╭──

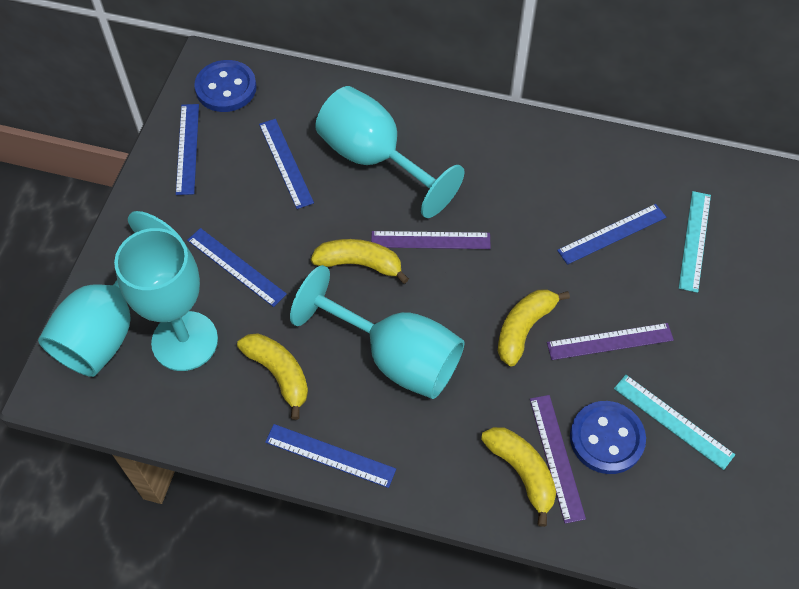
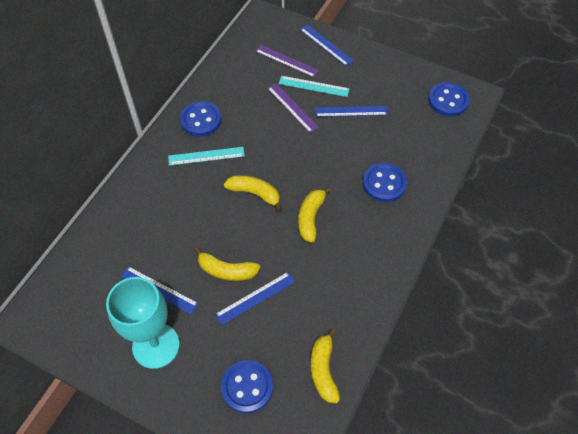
blue button: 2 -> 4
blue ruler: 5 -> 4
purple ruler: 3 -> 2
turquoise goblet: 4 -> 1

╰──

■ Task brief: Reproduce the listing in full and exactly, excluding any pictures it holds.

■ Answer to the problem:
blue button: 2 -> 4
blue ruler: 5 -> 4
purple ruler: 3 -> 2
turquoise goblet: 4 -> 1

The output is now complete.